▸ **PROBLEM TO WORK ON**:
For this exercise, please find the lines in the entries that include the word "cone" and copy them.

▸ **MATERIAL SUPPLIED**:
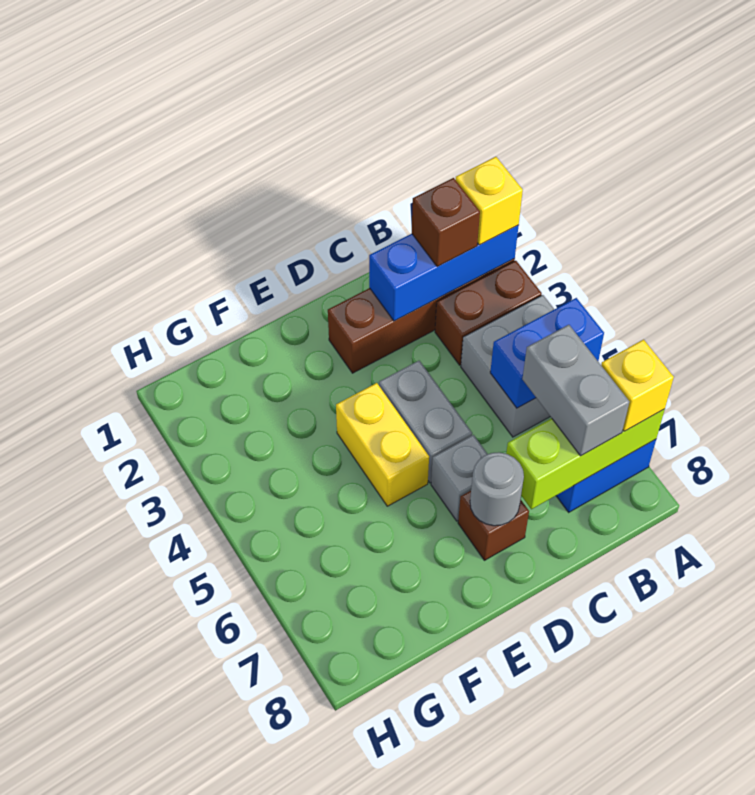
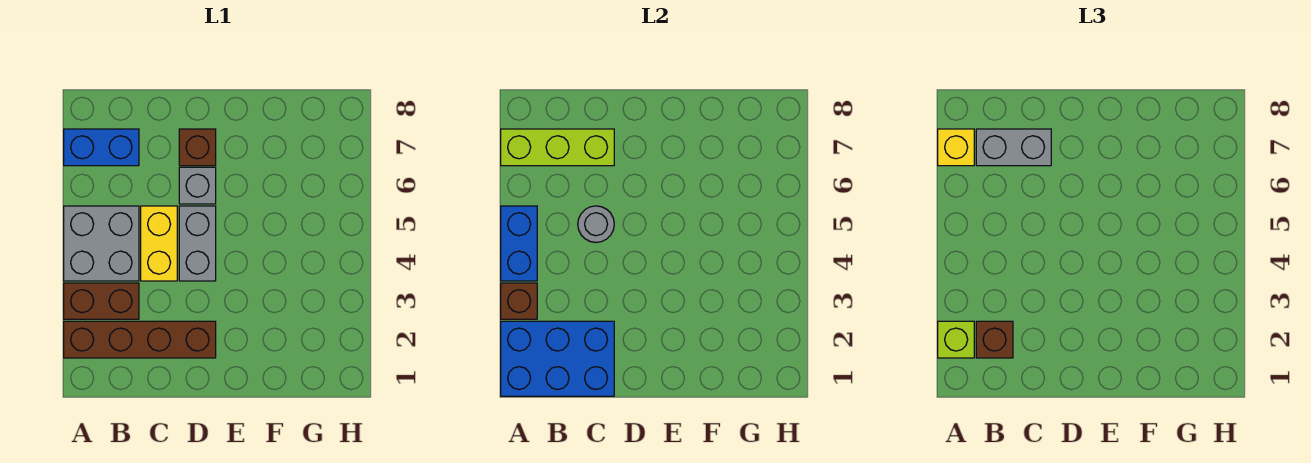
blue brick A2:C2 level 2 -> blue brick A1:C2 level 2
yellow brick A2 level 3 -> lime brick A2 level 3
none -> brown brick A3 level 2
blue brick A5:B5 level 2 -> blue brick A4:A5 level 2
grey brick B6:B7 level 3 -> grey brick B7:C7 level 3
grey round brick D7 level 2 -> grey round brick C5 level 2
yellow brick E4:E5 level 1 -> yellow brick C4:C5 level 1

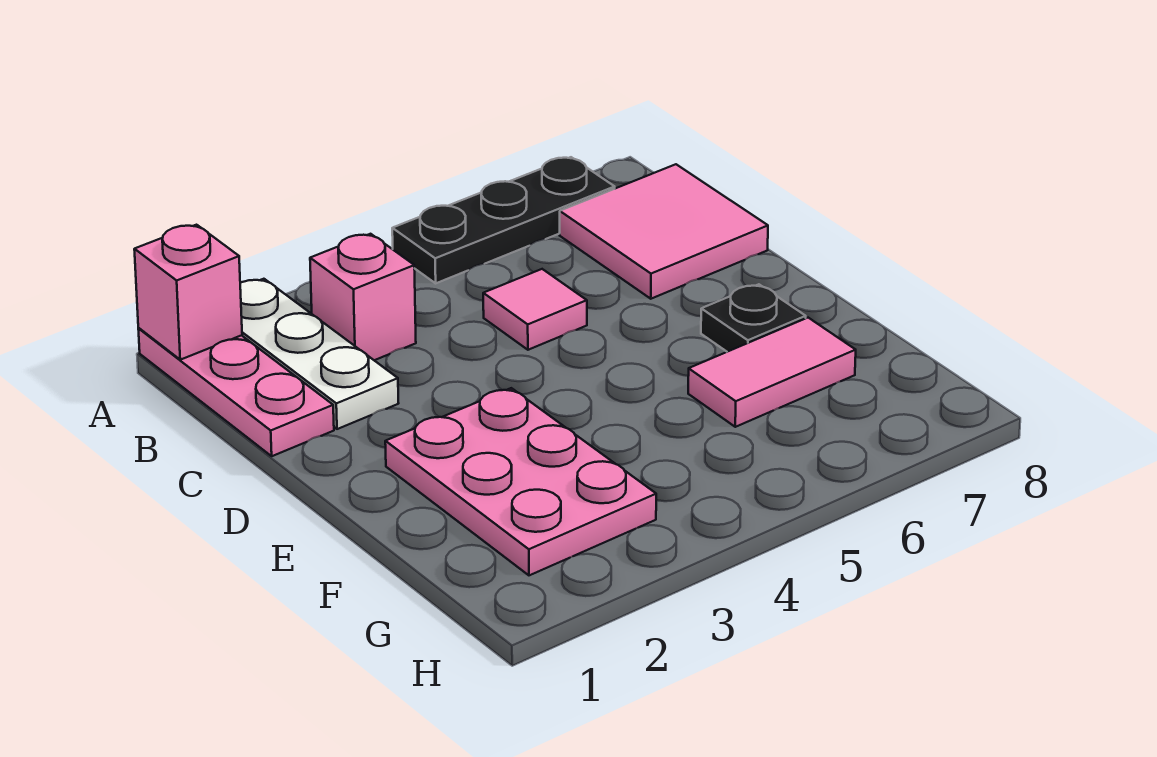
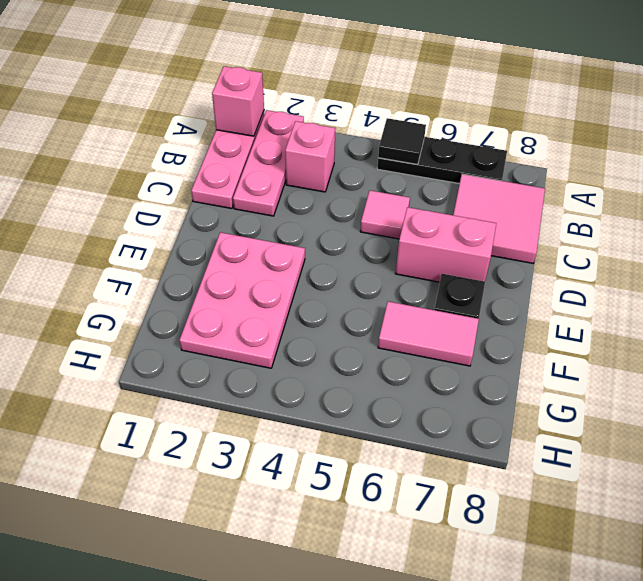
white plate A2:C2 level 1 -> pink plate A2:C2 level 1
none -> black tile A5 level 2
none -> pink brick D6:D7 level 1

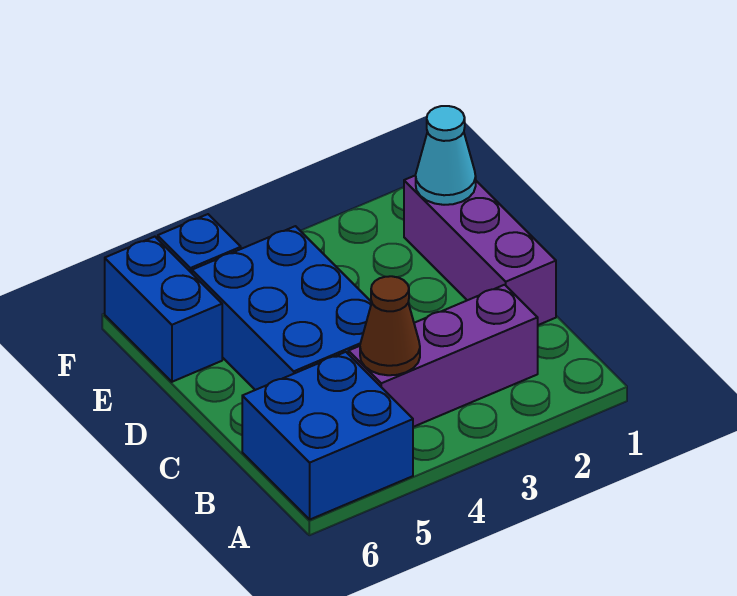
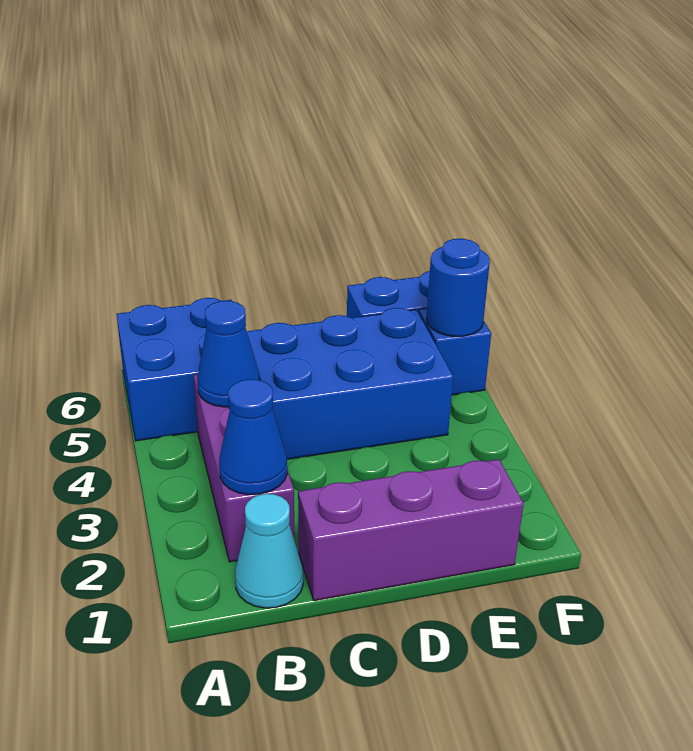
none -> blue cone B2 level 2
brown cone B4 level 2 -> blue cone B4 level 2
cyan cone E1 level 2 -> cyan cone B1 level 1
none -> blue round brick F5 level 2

▸ **EXERCISE RESPONSE**:
none -> blue cone B2 level 2
brown cone B4 level 2 -> blue cone B4 level 2
cyan cone E1 level 2 -> cyan cone B1 level 1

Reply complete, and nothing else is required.